--- Excerpted records Enclosed Below ---

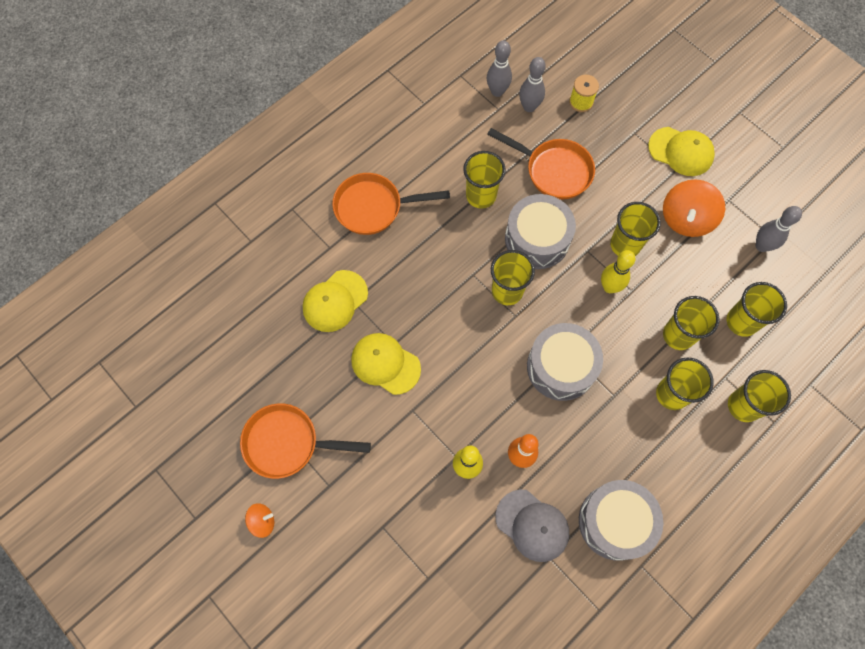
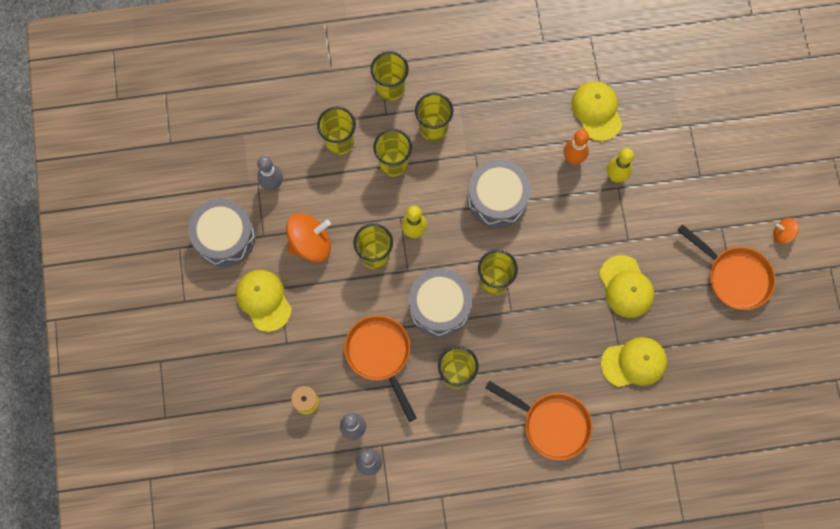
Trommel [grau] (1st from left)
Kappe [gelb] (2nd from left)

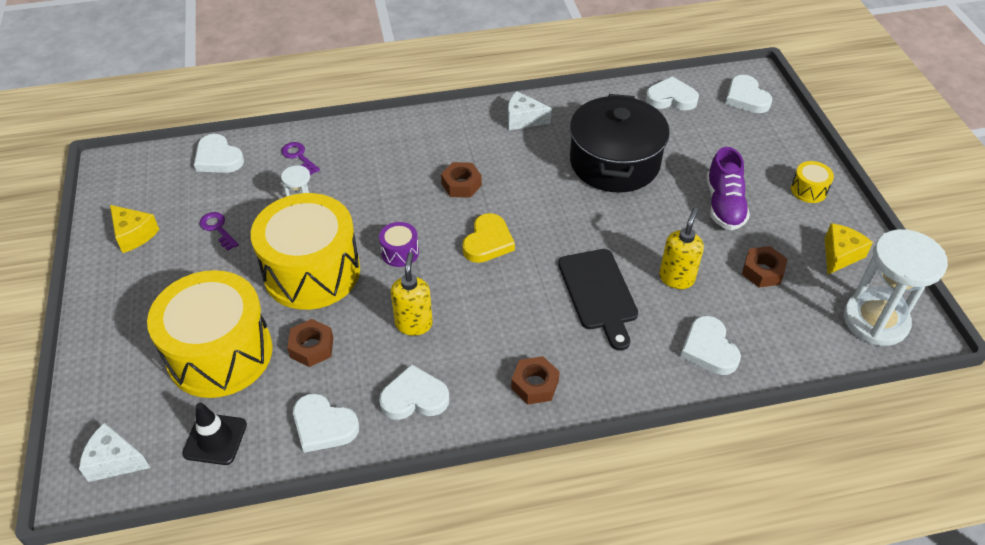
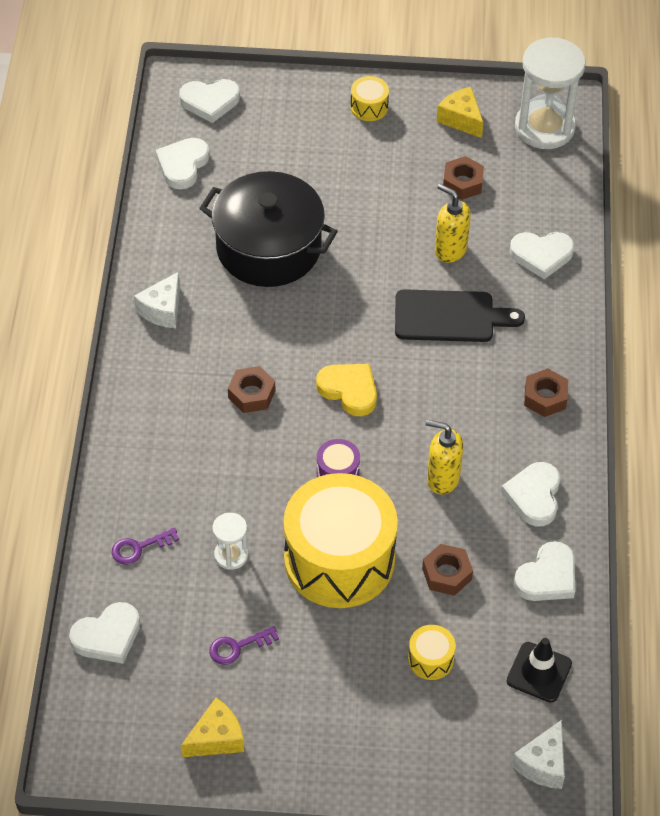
Trommel [gelb] (3rd from left)
Schuh [lila]

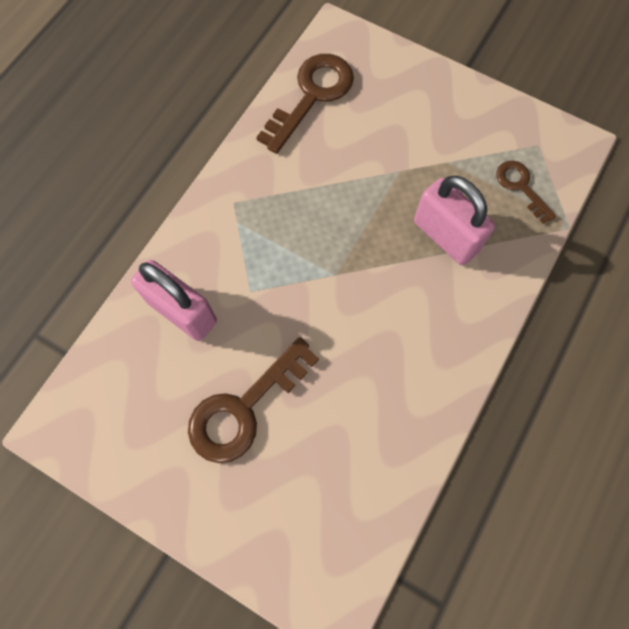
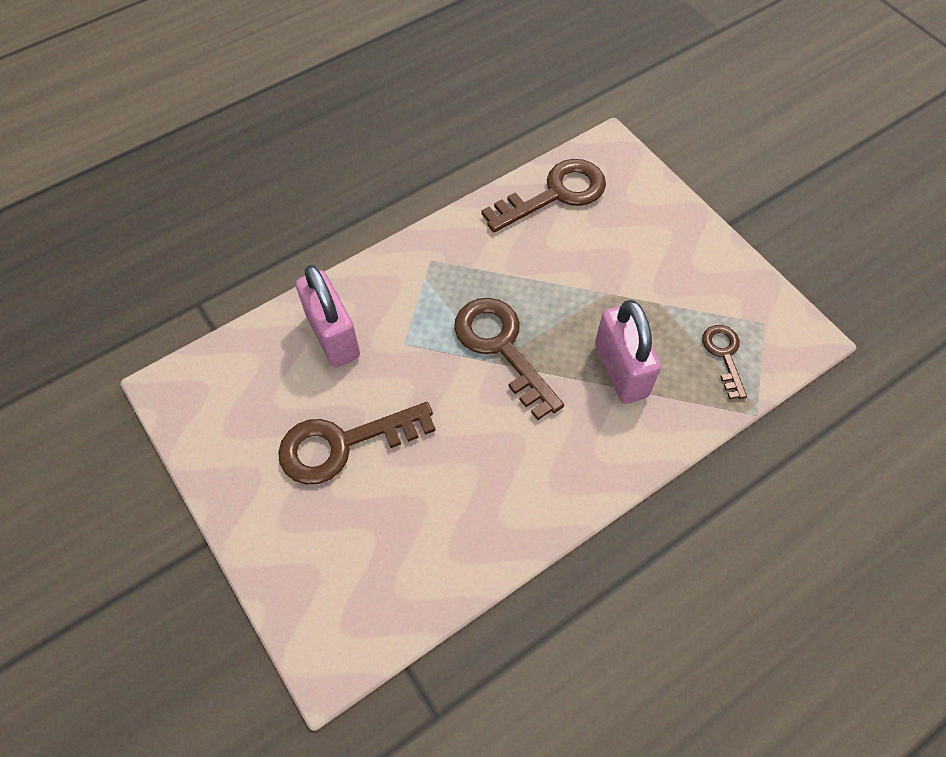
Schlüssel [braun] (2nd from left)

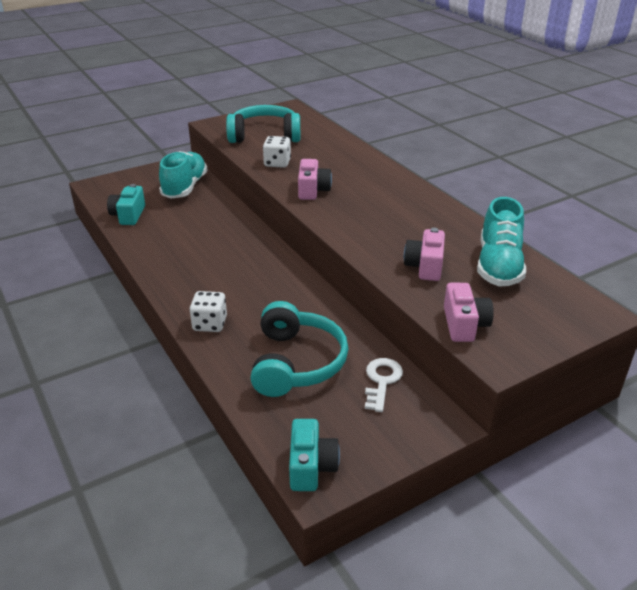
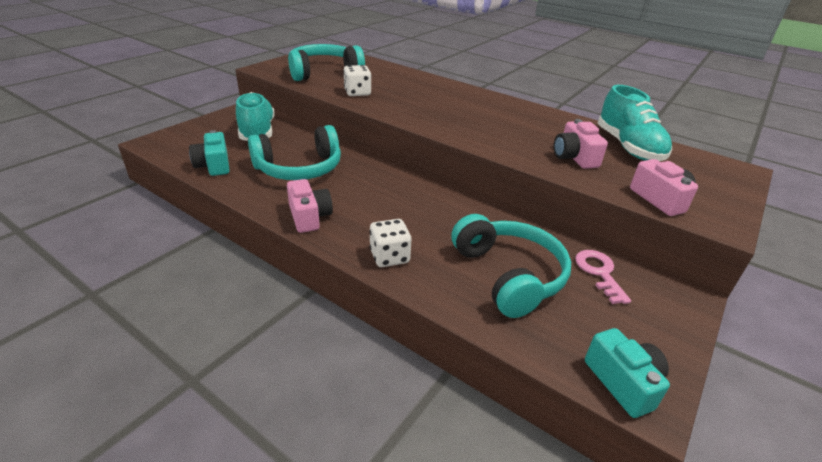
Kopfhörer [türkis] (1st from left)
Kamera [rosa] (1st from left)
Schlüssel [rosa]

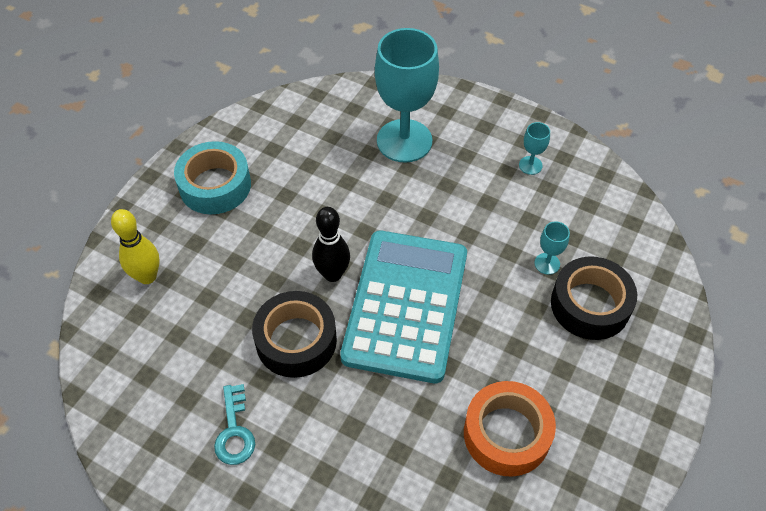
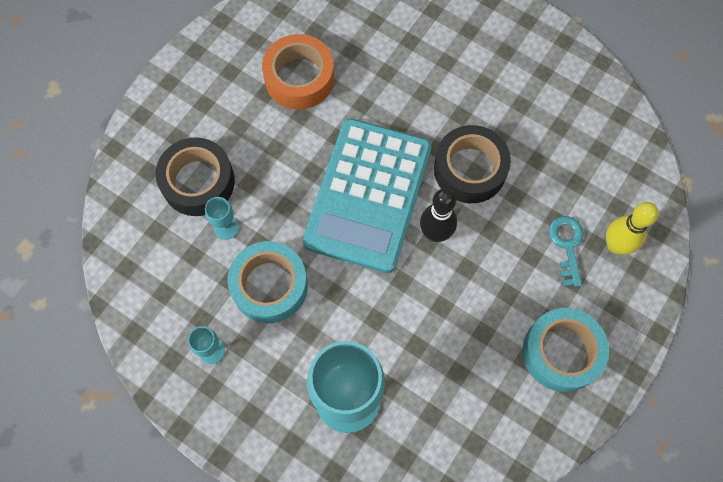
Klebeband [türkis] (1st from left)
Schlüssel [türkis]

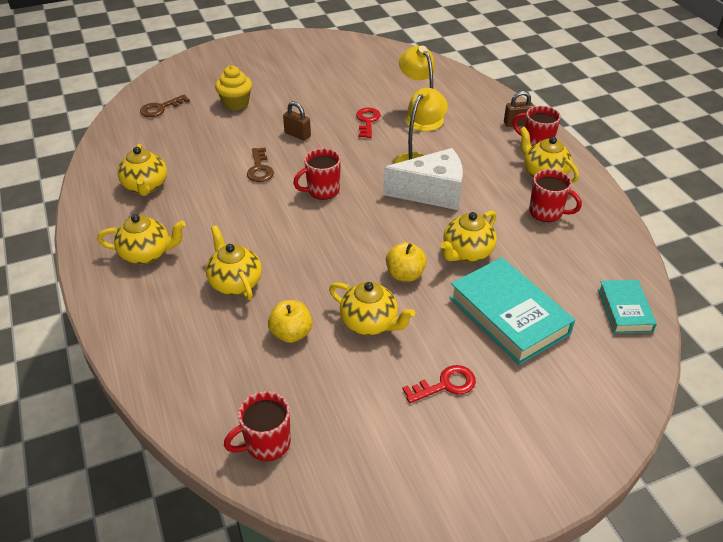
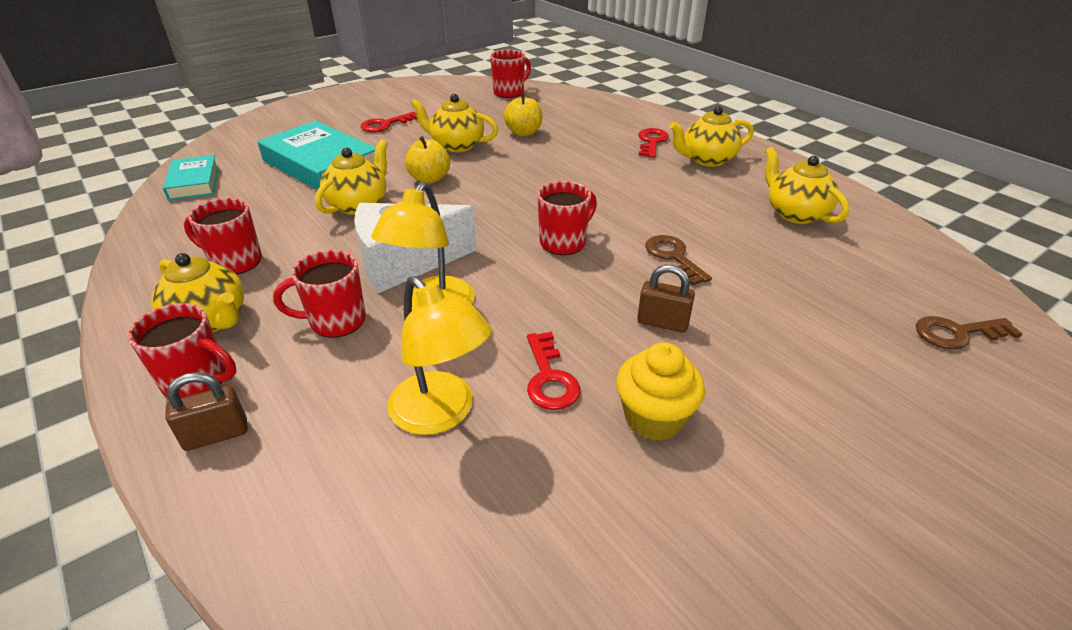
Tasse [rot] (3rd from left)
Muffin [gelb]
Schlüssel [rot] (3rd from left)
Schlüssel [braun] (2nd from left)
Teekanne [gelb] (3rd from left in the first image)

--- End of Enclosed Excerpted records ---

Task instructions: Each line from the one containing "Schlüssel [rosa]" down to the final line of the records above must be reproduced exactly; no pictures go into the copy.

Exercise result:
Schlüssel [rosa]

Klebeband [türkis] (1st from left)
Schlüssel [türkis]

Tasse [rot] (3rd from left)
Muffin [gelb]
Schlüssel [rot] (3rd from left)
Schlüssel [braun] (2nd from left)
Teekanne [gelb] (3rd from left in the first image)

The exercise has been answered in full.